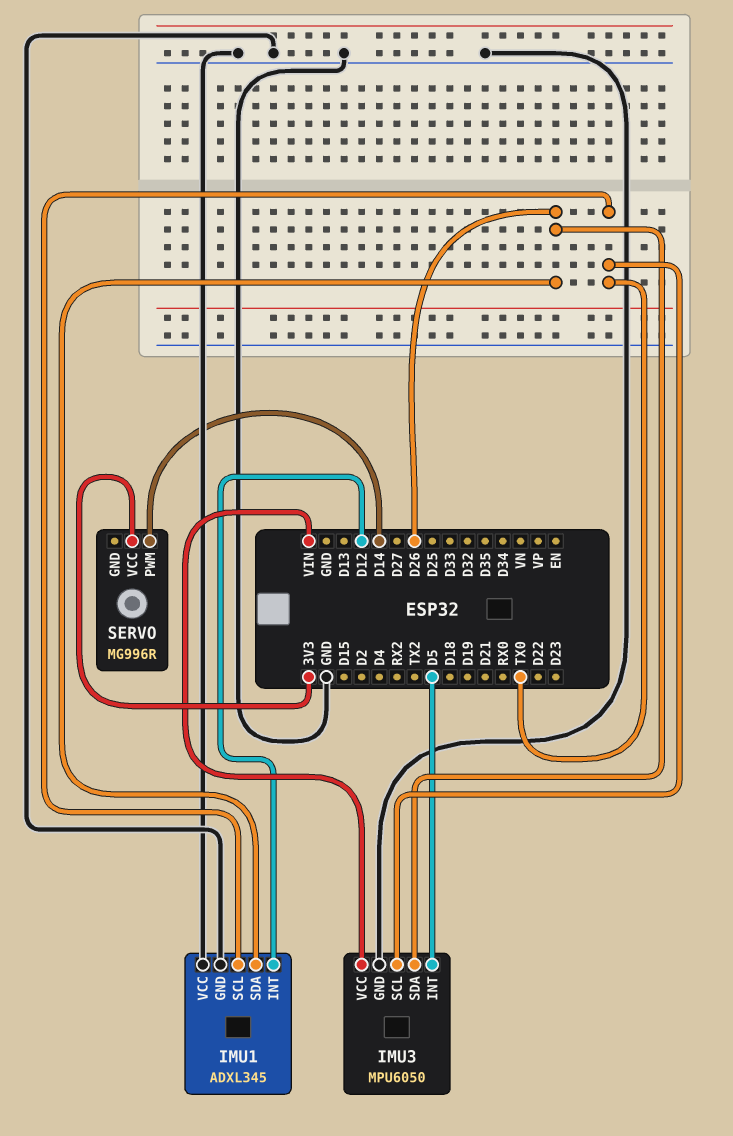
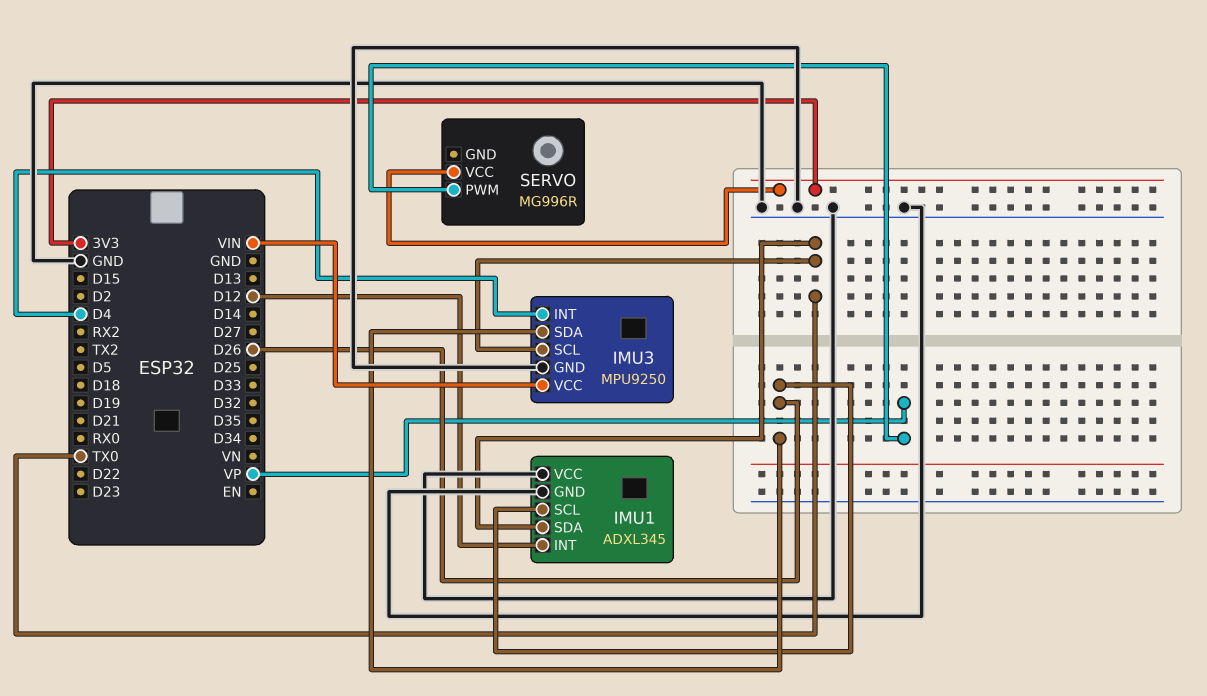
IMU1 pin SCL: TX0 -> D26
IMU1 pin SDA: D26 -> TX0
IMU3: MPU6050 -> MPU9250
IMU3 pin INT: D5 -> D4
SERVO pin PWM: D14 -> VP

+ + + +

* **Work task**:
Go through the listing above and quote it exactly, apart from its images.

* **Task output**:
IMU1 pin SCL: TX0 -> D26
IMU1 pin SDA: D26 -> TX0
IMU3: MPU6050 -> MPU9250
IMU3 pin INT: D5 -> D4
SERVO pin PWM: D14 -> VP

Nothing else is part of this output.